** WHAT YOU ARE ASKED TO DO **
Each line that includes "dispenser" must be copied from the records.

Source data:
============================================================
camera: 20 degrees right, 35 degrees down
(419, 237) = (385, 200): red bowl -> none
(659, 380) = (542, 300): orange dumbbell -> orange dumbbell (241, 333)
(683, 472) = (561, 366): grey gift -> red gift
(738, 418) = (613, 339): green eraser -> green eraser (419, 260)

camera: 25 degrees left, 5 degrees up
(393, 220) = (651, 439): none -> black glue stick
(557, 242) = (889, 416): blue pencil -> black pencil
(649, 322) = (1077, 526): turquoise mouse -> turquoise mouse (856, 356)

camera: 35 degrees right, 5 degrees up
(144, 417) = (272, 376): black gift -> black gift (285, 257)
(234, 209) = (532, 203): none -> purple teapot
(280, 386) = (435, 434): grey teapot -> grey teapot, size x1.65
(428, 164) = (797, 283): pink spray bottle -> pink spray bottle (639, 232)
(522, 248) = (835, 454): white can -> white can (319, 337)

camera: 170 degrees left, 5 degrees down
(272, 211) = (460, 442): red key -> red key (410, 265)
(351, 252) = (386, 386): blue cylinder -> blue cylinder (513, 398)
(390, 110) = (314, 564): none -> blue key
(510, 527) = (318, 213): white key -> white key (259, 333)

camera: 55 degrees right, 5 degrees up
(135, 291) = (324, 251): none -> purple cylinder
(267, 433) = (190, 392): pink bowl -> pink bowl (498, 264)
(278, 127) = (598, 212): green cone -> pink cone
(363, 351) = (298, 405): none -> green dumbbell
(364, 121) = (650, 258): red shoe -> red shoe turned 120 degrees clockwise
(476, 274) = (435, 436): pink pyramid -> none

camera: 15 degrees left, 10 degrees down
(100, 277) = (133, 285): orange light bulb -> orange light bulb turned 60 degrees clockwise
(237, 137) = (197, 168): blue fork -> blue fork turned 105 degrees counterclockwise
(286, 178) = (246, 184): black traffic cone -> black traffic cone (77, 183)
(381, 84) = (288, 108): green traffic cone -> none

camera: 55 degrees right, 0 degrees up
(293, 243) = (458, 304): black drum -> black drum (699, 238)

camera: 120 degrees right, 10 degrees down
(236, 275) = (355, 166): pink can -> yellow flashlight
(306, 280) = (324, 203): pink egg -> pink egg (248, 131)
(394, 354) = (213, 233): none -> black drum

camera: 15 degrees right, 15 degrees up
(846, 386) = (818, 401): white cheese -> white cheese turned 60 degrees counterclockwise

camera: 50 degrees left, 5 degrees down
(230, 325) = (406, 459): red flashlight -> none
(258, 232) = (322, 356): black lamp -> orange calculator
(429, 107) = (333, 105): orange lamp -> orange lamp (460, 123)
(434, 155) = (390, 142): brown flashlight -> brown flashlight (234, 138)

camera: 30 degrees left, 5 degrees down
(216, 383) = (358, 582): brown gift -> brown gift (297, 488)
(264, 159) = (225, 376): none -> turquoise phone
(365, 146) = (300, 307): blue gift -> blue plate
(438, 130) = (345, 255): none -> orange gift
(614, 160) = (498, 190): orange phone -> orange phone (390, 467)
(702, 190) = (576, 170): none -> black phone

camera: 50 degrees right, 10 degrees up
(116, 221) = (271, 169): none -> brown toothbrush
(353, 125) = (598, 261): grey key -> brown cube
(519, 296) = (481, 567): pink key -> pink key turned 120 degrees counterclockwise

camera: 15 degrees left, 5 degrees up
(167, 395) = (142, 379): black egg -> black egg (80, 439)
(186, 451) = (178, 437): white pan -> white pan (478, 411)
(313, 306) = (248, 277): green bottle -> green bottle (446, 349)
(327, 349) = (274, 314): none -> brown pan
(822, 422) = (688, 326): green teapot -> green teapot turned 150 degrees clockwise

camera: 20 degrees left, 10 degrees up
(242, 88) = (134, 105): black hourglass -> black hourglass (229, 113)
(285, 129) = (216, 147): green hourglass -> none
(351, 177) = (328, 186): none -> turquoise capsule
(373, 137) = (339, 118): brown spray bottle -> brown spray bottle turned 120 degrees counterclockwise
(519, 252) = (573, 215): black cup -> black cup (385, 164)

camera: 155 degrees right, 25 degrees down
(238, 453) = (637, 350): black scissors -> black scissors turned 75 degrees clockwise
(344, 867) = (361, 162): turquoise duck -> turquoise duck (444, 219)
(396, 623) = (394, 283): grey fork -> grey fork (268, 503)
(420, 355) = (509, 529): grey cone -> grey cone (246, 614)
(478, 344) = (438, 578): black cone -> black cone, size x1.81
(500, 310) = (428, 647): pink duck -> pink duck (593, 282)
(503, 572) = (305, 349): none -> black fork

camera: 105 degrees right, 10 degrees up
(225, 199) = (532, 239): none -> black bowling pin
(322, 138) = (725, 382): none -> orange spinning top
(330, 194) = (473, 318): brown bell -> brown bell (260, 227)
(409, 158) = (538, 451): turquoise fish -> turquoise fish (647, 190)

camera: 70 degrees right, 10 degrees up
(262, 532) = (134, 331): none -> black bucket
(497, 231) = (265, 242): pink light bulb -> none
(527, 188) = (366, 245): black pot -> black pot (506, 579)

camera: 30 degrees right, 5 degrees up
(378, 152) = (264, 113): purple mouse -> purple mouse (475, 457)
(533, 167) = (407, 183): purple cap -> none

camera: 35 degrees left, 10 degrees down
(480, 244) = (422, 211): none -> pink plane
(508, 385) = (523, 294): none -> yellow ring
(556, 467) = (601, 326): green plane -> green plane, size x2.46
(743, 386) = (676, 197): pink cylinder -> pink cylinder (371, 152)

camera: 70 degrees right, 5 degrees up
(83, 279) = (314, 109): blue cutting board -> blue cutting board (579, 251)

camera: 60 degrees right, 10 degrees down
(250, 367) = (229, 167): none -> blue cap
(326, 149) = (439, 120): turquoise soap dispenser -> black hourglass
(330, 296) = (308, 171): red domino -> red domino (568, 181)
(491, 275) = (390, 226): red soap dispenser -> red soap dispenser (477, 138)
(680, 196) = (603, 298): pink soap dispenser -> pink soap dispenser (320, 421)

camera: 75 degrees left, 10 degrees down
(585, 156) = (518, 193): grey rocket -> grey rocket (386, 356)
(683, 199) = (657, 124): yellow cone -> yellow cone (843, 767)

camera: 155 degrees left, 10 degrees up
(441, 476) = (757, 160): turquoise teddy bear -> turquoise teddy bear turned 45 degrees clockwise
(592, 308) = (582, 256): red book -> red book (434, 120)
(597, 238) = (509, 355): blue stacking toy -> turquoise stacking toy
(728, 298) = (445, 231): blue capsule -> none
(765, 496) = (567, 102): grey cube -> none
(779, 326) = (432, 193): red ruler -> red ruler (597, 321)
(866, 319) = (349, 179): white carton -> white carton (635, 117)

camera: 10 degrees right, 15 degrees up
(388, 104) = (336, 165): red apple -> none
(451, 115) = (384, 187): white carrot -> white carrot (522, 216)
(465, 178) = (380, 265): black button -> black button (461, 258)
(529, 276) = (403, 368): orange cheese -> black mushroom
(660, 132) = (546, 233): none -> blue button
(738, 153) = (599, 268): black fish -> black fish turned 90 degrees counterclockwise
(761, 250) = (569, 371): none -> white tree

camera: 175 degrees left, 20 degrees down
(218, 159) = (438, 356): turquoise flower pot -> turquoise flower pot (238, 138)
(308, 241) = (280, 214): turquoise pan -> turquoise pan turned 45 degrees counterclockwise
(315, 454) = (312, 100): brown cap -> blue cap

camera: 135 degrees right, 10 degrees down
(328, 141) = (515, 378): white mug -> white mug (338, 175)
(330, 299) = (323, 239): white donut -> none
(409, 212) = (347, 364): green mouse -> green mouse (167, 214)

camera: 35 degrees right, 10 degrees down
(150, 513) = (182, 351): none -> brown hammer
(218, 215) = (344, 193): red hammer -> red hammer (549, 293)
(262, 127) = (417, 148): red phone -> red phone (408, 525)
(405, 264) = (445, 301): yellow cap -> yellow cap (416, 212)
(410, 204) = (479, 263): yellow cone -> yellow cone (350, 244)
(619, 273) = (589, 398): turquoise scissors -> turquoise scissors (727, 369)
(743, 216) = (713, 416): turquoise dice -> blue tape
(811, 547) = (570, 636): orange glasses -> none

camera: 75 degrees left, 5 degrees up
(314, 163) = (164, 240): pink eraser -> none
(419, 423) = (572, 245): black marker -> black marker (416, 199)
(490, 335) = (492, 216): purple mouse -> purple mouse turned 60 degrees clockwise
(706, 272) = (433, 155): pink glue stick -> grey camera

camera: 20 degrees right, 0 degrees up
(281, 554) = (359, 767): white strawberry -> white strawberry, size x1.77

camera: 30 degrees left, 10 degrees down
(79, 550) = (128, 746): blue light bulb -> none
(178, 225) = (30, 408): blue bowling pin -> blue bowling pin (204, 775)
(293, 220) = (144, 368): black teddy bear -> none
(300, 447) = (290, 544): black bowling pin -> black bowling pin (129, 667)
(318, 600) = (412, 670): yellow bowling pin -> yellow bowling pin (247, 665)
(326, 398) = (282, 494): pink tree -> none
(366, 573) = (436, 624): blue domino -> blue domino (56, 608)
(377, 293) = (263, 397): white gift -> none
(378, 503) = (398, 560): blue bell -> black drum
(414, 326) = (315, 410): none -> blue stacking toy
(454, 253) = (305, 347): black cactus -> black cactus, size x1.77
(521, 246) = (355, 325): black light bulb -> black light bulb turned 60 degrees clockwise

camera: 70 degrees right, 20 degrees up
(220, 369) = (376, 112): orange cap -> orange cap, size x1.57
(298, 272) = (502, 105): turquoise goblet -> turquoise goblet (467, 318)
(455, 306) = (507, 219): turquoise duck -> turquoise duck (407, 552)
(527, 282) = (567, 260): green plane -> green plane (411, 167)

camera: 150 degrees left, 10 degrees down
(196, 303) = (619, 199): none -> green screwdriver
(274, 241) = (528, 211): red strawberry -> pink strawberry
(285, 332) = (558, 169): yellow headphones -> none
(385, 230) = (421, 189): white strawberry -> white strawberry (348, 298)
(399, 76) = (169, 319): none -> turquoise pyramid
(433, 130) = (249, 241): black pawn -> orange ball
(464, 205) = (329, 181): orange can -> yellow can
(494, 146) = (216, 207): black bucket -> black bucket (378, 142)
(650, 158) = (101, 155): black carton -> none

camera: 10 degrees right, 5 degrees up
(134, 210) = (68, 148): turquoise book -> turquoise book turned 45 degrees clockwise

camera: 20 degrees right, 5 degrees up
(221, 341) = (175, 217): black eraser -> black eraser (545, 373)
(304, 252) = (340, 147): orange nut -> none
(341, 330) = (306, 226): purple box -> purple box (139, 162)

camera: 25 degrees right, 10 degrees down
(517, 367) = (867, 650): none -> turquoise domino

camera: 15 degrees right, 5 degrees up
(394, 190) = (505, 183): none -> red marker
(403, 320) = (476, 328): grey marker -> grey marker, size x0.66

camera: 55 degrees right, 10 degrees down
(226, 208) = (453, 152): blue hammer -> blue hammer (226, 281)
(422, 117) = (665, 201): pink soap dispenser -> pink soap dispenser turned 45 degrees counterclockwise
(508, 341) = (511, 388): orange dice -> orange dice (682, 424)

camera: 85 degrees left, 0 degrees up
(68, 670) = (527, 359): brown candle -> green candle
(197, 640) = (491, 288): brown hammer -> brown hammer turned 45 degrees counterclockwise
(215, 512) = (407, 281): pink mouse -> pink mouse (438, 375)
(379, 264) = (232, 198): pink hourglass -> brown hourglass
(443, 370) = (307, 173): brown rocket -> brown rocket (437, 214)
============================================================
** RESPONSE TO THE TASK **
(326, 149) = (439, 120): turquoise soap dispenser -> black hourglass
(491, 275) = (390, 226): red soap dispenser -> red soap dispenser (477, 138)
(680, 196) = (603, 298): pink soap dispenser -> pink soap dispenser (320, 421)
(422, 117) = (665, 201): pink soap dispenser -> pink soap dispenser turned 45 degrees counterclockwise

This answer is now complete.